Stored dataset items

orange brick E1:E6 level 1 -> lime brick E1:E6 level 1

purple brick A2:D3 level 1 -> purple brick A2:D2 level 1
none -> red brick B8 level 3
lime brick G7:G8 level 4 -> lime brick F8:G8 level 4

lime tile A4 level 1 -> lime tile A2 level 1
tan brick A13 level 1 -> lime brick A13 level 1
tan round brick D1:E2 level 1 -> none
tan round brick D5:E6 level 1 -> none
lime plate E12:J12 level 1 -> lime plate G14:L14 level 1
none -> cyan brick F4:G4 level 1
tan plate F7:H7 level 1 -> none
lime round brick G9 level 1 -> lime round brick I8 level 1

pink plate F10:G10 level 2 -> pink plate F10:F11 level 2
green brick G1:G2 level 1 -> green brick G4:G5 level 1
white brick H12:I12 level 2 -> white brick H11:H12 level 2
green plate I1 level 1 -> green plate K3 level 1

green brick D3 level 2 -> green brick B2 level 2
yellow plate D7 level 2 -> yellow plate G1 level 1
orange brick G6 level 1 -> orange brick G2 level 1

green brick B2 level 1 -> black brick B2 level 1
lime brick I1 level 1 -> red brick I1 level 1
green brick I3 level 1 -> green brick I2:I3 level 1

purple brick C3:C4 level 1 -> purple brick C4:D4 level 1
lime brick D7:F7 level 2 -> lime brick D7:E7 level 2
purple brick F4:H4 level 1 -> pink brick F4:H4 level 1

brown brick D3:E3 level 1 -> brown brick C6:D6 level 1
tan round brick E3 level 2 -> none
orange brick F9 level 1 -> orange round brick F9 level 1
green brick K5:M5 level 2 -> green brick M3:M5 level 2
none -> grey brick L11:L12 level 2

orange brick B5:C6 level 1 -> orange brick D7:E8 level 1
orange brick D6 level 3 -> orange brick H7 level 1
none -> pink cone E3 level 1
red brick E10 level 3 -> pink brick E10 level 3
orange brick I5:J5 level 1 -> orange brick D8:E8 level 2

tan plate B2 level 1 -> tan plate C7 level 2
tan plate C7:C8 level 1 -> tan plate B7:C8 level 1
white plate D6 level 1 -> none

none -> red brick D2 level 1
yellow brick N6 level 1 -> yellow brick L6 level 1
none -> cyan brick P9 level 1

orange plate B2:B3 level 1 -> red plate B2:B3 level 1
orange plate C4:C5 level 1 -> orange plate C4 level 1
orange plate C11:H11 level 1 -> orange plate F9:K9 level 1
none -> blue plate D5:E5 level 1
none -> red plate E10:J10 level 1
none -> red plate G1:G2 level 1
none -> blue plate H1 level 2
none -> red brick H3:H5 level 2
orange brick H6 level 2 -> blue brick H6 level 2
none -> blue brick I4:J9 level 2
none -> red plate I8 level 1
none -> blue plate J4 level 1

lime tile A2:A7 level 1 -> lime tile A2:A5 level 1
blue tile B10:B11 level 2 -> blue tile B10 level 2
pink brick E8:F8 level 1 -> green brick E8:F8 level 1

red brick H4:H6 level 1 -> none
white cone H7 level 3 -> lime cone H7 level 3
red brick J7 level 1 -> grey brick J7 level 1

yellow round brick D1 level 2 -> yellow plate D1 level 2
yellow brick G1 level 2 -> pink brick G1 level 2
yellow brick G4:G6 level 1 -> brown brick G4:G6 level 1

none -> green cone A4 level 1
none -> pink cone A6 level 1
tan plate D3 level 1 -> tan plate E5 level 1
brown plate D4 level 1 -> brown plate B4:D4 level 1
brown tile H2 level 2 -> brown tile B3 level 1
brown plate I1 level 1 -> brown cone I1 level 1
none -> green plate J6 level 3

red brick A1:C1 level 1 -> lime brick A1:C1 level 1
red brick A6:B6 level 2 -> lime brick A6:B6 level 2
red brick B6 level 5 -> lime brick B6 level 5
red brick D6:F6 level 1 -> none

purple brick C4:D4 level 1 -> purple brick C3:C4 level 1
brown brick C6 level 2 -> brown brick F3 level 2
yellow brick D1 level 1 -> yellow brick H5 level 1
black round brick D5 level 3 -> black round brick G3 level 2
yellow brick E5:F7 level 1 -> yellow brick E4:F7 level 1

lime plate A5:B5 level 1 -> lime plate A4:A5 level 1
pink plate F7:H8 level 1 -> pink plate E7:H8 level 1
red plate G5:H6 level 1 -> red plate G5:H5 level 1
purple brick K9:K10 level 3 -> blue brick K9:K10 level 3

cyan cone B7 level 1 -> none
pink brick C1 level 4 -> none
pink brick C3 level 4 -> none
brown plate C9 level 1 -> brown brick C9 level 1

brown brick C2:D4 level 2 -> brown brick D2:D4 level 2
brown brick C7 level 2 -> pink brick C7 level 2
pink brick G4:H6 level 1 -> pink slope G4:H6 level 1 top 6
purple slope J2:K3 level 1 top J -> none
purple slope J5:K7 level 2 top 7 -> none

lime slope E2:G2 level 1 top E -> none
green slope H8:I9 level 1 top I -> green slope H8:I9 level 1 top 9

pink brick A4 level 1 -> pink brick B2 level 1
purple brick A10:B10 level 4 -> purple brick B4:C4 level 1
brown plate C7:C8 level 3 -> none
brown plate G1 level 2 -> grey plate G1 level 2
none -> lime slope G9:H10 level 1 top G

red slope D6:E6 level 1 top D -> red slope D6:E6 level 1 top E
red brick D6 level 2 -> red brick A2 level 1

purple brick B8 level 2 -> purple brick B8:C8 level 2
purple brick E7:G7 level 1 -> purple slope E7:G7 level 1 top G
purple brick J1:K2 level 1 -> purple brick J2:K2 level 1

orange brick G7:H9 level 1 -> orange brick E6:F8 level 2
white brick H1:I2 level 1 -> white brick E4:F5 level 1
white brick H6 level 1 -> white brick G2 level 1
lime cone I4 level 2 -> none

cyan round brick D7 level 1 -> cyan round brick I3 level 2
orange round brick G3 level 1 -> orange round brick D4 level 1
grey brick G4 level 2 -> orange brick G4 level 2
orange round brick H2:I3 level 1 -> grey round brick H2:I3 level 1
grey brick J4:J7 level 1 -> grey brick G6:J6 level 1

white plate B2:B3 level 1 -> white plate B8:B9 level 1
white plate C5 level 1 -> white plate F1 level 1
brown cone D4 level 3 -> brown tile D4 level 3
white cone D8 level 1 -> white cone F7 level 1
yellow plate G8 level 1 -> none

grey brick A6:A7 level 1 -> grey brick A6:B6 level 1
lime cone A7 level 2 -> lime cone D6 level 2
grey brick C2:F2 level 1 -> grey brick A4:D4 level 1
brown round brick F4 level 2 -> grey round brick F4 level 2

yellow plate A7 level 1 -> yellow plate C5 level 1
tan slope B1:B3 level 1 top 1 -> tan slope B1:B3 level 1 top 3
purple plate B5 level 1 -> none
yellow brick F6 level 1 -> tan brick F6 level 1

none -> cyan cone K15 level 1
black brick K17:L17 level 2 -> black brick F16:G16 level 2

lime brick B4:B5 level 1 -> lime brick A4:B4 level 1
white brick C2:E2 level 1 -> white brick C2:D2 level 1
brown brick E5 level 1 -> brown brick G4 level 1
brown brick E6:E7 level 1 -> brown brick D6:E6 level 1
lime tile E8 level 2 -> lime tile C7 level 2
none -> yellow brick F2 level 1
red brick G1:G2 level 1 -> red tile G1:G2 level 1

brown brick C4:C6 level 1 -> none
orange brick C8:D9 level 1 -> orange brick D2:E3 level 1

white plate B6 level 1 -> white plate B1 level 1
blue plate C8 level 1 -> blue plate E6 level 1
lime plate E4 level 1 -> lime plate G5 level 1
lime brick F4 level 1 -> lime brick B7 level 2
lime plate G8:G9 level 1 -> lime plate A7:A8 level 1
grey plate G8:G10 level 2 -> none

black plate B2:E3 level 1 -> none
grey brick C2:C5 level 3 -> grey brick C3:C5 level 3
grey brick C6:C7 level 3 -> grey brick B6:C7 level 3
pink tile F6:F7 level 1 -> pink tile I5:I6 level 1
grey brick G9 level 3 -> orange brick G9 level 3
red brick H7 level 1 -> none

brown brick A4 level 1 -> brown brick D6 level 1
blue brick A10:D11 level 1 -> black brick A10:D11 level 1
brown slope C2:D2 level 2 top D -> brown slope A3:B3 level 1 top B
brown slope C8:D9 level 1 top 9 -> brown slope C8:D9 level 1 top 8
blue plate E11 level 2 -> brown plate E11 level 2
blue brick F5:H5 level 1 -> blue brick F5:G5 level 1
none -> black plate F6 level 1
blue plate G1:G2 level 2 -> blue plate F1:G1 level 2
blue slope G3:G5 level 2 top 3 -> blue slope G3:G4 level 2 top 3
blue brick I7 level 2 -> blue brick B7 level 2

What you need to do
Please count the lines of the entries above that include "black" and give only the total.

Answer section
6